**WHAT YOU SHOULD DO**
Would you copy the records exactly, leaving the pictures out?
BEGIN
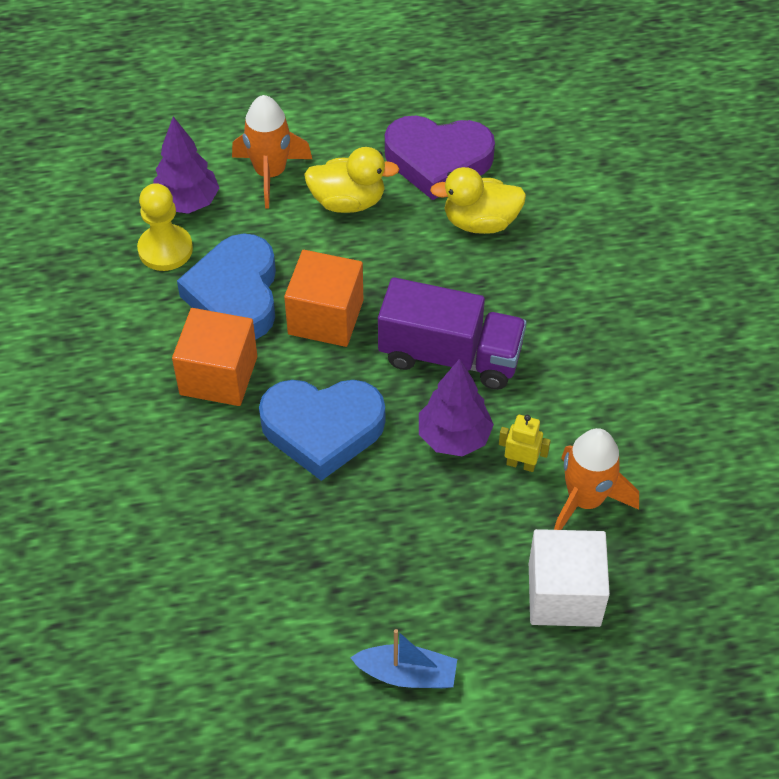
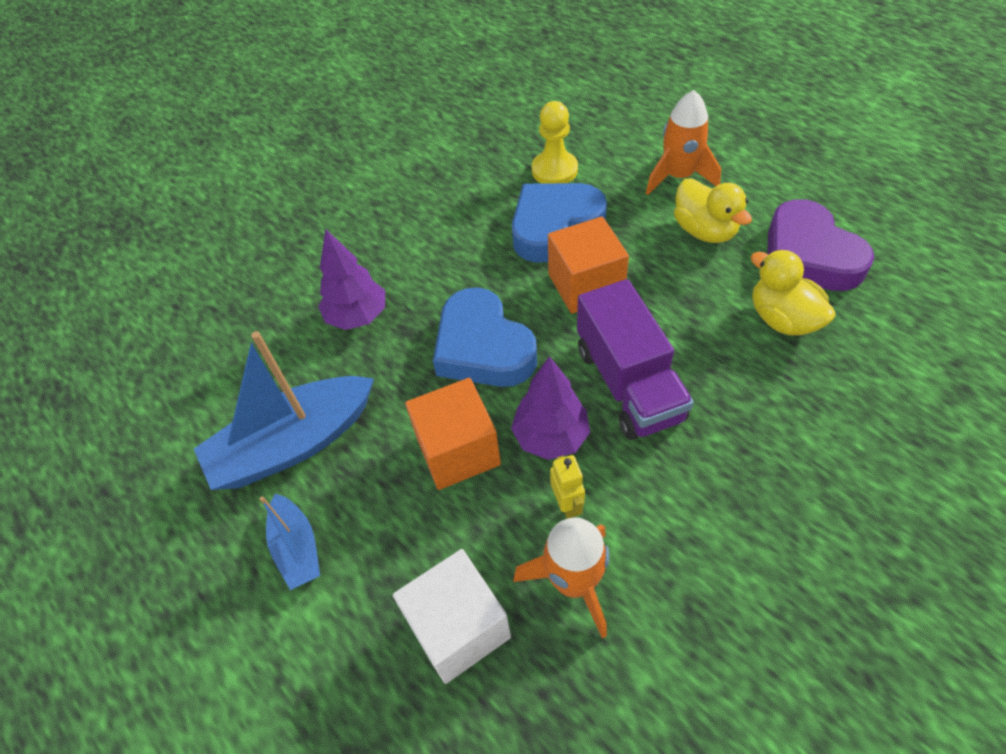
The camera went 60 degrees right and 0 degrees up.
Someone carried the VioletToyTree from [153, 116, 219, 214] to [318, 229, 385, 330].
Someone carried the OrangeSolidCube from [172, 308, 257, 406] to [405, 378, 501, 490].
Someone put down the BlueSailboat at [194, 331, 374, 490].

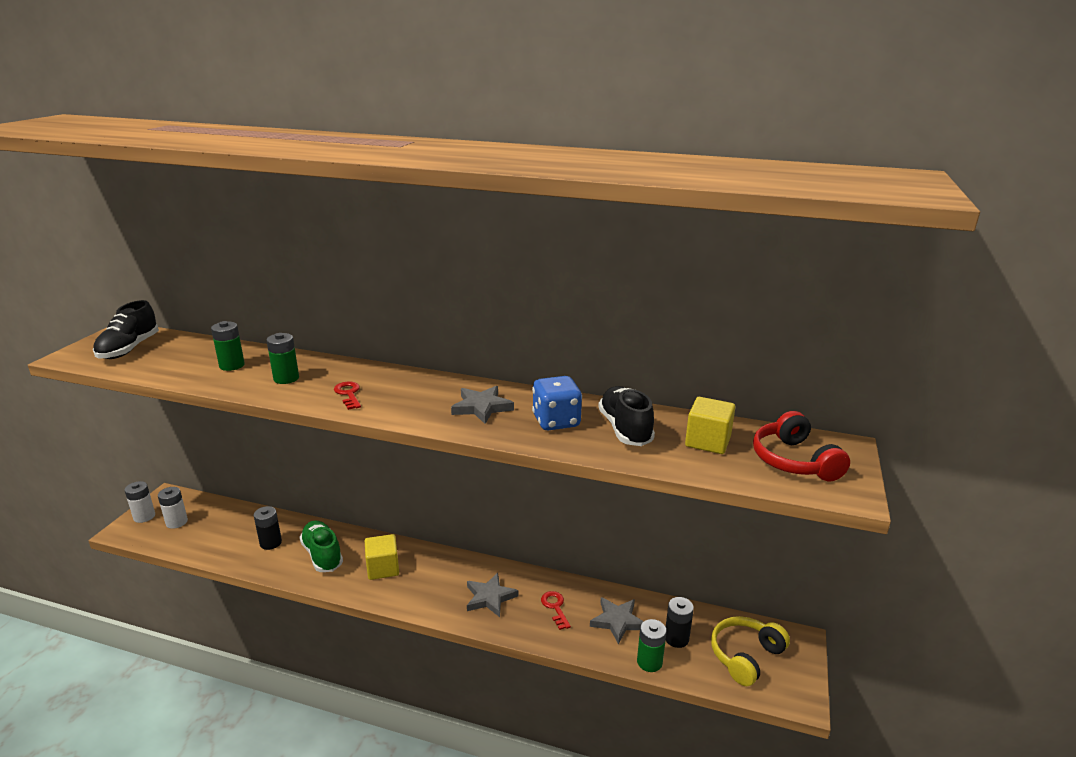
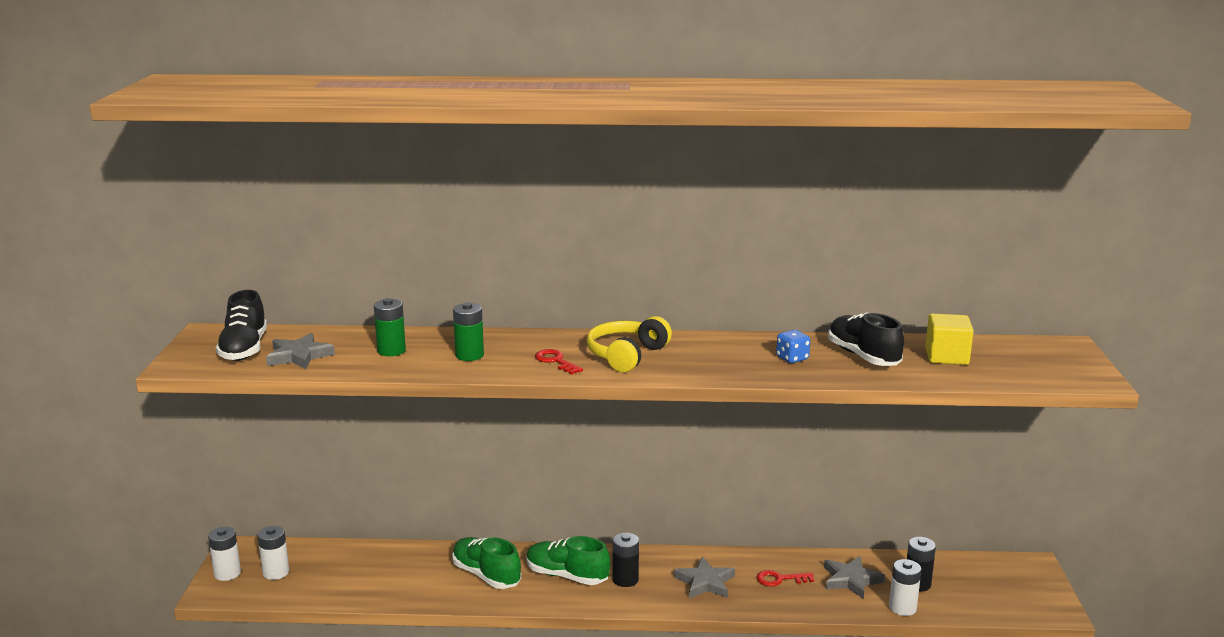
The camera went 15 degrees left and 5 degrees down.
Someone carried the EbonyBattery from [254, 506, 282, 550] to [613, 533, 639, 587].
Someone swapped the BrightYellowSolidCube at [365, 534, 399, 580] for the GreenShoe at [526, 536, 610, 585].
Someone carried the AshGreyStar from [451, 386, 514, 424] to [266, 333, 335, 369].
Someone scaled the BlueGameDie at [532, 376, 582, 431] by 0.60.
Someone rotated the CrimsonLatchkey at [541, 591, 571, 630] by 60 degrees counterclockwise.
Someone repainted the GreenBattery at [637, 619, 667, 672], which became the WhiteBattery at [889, 559, 921, 616].
Someone carried the BrightYellowOverEarHeadphones from [711, 616, 790, 686] to [586, 316, 672, 372].
Someone took away the CrimsonOverEarHeadphones at [753, 411, 850, 481].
END
**TASK OUTPUT**
The camera went 60 degrees right and 0 degrees up.
Someone carried the VioletToyTree from [153, 116, 219, 214] to [318, 229, 385, 330].
Someone carried the OrangeSolidCube from [172, 308, 257, 406] to [405, 378, 501, 490].
Someone put down the BlueSailboat at [194, 331, 374, 490].

The camera went 15 degrees left and 5 degrees down.
Someone carried the EbonyBattery from [254, 506, 282, 550] to [613, 533, 639, 587].
Someone swapped the BrightYellowSolidCube at [365, 534, 399, 580] for the GreenShoe at [526, 536, 610, 585].
Someone carried the AshGreyStar from [451, 386, 514, 424] to [266, 333, 335, 369].
Someone scaled the BlueGameDie at [532, 376, 582, 431] by 0.60.
Someone rotated the CrimsonLatchkey at [541, 591, 571, 630] by 60 degrees counterclockwise.
Someone repainted the GreenBattery at [637, 619, 667, 672], which became the WhiteBattery at [889, 559, 921, 616].
Someone carried the BrightYellowOverEarHeadphones from [711, 616, 790, 686] to [586, 316, 672, 372].
Someone took away the CrimsonOverEarHeadphones at [753, 411, 850, 481].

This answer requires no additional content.